Your task: What lines in the records below include the word "none"? Return each one.

· · · · ·

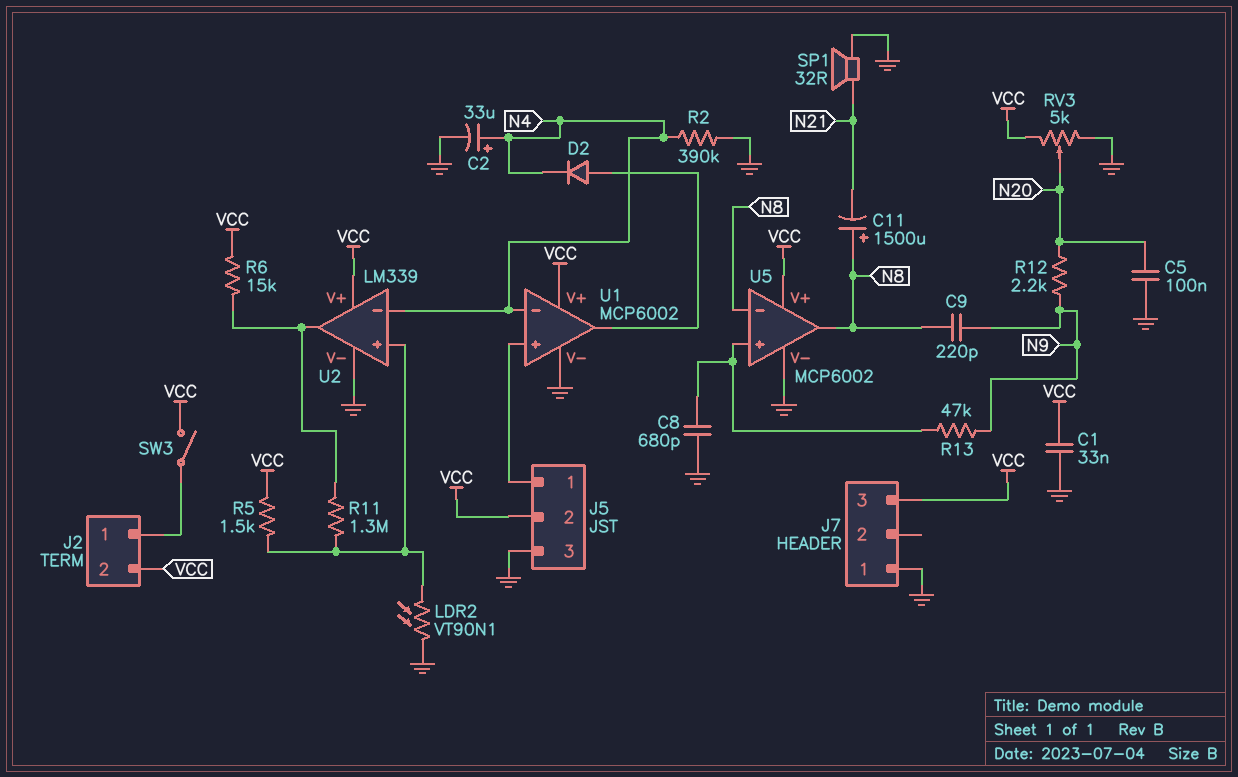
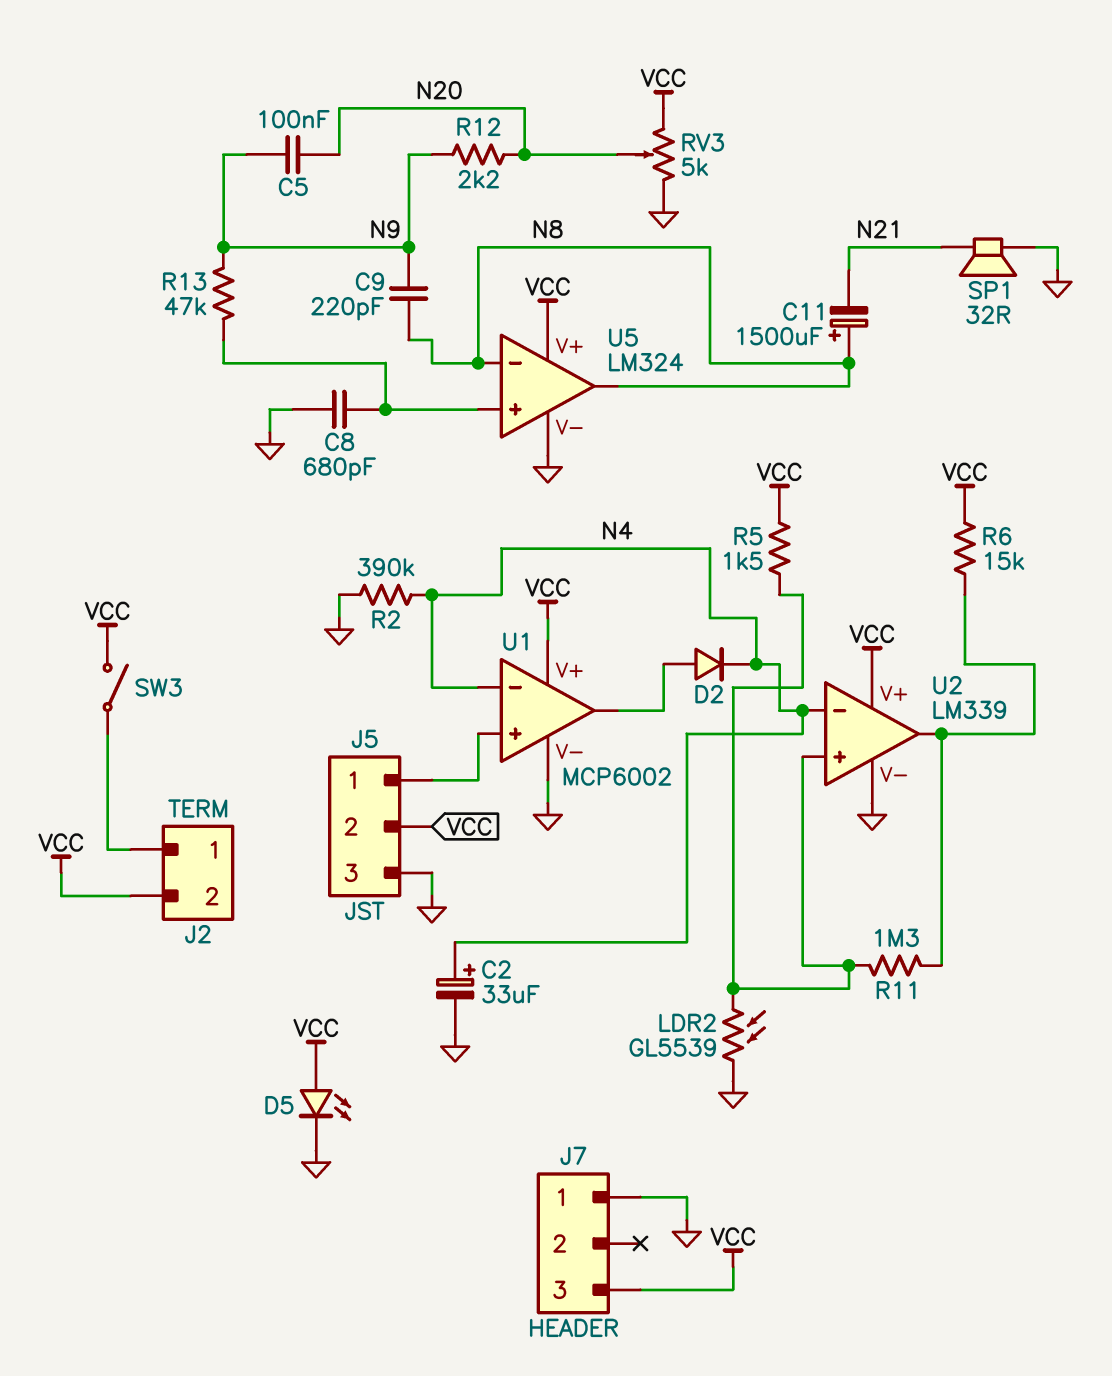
C1: 33nF (GND, VCC) -> none
C5: 100nF (GND, N20) -> 100nF (N9, N20)
D5: none -> LED (A VCC, K GND)
LDR2: VT90N1 (GND, U2/in+) -> GL5539 (GND, U2/in+)
U5: MCP6002 -> LM324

· · · · ·

Problem solution:
C1: 33nF (GND, VCC) -> none
D5: none -> LED (A VCC, K GND)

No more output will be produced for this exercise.